*What is expected*: Quote all of the data below exactly, please.

Dataset records:
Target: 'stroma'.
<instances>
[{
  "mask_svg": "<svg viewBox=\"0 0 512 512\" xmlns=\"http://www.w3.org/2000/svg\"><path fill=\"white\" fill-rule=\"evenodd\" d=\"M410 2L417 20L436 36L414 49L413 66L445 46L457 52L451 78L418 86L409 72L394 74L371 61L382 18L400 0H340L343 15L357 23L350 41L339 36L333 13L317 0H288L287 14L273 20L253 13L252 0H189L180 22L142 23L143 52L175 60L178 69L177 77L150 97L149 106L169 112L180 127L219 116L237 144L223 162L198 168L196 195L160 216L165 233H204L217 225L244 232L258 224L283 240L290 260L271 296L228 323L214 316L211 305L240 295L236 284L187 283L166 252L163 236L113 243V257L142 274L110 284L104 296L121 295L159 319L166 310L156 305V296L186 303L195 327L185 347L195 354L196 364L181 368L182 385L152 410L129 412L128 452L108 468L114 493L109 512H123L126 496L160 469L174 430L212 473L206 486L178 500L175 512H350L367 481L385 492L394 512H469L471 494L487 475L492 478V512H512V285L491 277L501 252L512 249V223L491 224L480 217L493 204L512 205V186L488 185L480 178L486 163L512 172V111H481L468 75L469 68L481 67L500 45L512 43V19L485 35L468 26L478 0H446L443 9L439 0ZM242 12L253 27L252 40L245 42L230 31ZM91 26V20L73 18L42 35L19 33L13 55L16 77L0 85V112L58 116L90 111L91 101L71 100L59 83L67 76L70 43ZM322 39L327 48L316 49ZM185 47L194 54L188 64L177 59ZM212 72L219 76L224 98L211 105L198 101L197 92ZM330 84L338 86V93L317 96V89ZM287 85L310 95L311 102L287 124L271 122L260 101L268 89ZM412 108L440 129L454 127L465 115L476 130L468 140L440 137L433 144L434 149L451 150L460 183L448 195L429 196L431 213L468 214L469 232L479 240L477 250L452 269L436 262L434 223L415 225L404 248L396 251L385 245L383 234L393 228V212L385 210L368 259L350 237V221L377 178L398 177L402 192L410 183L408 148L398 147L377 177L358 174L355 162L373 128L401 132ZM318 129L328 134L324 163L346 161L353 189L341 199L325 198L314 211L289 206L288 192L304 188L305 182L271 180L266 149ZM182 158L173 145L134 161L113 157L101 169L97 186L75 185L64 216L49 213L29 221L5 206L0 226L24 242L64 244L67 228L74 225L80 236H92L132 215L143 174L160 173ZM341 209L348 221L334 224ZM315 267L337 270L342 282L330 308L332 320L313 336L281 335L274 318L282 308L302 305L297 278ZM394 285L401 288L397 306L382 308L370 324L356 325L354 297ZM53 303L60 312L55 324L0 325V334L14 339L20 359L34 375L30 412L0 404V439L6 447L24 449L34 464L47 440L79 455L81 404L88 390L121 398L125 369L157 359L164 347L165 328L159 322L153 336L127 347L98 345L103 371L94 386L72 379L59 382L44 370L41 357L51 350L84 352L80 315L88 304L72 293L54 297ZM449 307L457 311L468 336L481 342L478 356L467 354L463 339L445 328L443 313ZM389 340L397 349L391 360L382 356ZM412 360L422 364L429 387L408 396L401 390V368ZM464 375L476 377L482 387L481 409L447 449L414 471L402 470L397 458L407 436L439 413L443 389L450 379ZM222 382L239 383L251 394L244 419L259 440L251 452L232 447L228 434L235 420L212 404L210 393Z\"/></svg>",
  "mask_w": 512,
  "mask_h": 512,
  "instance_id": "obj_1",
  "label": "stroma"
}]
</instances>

*Output for this task*:
Target: 'stroma'.
<instances>
[{
  "mask_svg": "<svg viewBox=\"0 0 512 512\" xmlns=\"http://www.w3.org/2000/svg\"><path fill=\"white\" fill-rule=\"evenodd\" d=\"M410 2L417 20L436 36L414 49L413 66L445 46L457 52L451 78L418 86L409 72L394 74L371 61L382 18L400 0H340L343 15L357 23L350 41L339 36L333 13L317 0H288L287 14L273 20L253 13L252 0H189L180 22L142 23L143 52L175 60L178 69L177 77L150 97L149 106L169 112L180 127L219 116L237 144L223 162L198 168L196 195L160 216L165 233H204L217 225L244 232L258 224L283 240L290 260L271 296L228 323L214 316L211 305L240 295L236 284L187 283L166 252L163 236L113 243V257L142 274L110 284L104 296L121 295L159 319L166 310L156 305V296L186 303L195 327L185 347L195 354L196 364L181 368L182 385L152 410L129 412L128 452L108 468L114 493L109 512H123L126 496L160 469L174 430L212 473L206 486L178 500L175 512H350L367 481L385 492L394 512H469L471 494L487 475L492 478V512H512V285L491 277L501 252L512 249V223L491 224L480 217L493 204L512 205V186L488 185L480 178L486 163L512 172V111H481L468 75L469 68L481 67L500 45L512 43V19L485 35L468 26L478 0H446L443 9L439 0ZM242 12L253 27L252 40L245 42L230 31ZM91 26V20L73 18L42 35L19 33L13 55L16 77L0 85V112L58 116L90 111L91 101L71 100L59 83L67 76L70 43ZM322 39L327 48L316 49ZM185 47L194 54L188 64L177 59ZM212 72L219 76L224 98L211 105L198 101L197 92ZM330 84L338 86V93L317 96V89ZM287 85L310 95L311 102L287 124L271 122L260 101L268 89ZM412 108L440 129L454 127L465 115L476 130L468 140L440 137L433 144L434 149L451 150L460 183L448 195L429 196L431 213L468 214L469 232L479 240L477 250L452 269L436 262L434 223L415 225L404 248L396 251L385 245L383 234L393 228V212L385 210L368 259L350 237V221L377 178L398 177L402 192L410 183L408 148L398 147L377 177L358 174L355 162L373 128L401 132ZM318 129L328 134L324 163L346 161L353 189L341 199L325 198L314 211L289 206L288 192L304 188L305 182L271 180L266 149ZM182 158L173 145L134 161L113 157L101 169L97 186L75 185L64 216L49 213L29 221L5 206L0 226L24 242L64 244L67 228L74 225L80 236H92L132 215L143 174L160 173ZM341 209L348 221L334 224ZM315 267L337 270L342 282L330 308L332 320L313 336L281 335L274 318L282 308L302 305L297 278ZM394 285L401 288L397 306L382 308L370 324L356 325L354 297ZM53 303L60 312L55 324L0 325V334L14 339L20 359L34 375L30 412L0 404V439L6 447L24 449L34 464L47 440L79 455L81 404L88 390L121 398L125 369L157 359L164 347L165 328L159 322L153 336L127 347L98 345L103 371L94 386L72 379L59 382L44 370L41 357L51 350L84 352L80 315L88 304L72 293L54 297ZM449 307L457 311L468 336L481 342L478 356L467 354L463 339L445 328L443 313ZM389 340L397 349L391 360L382 356ZM412 360L422 364L429 387L408 396L401 390V368ZM464 375L476 377L482 387L481 409L447 449L414 471L402 470L397 458L407 436L439 413L443 389L450 379ZM222 382L239 383L251 394L244 419L259 440L251 452L232 447L228 434L235 420L212 404L210 393Z\"/></svg>",
  "mask_w": 512,
  "mask_h": 512,
  "instance_id": "obj_1",
  "label": "stroma"
}]
</instances>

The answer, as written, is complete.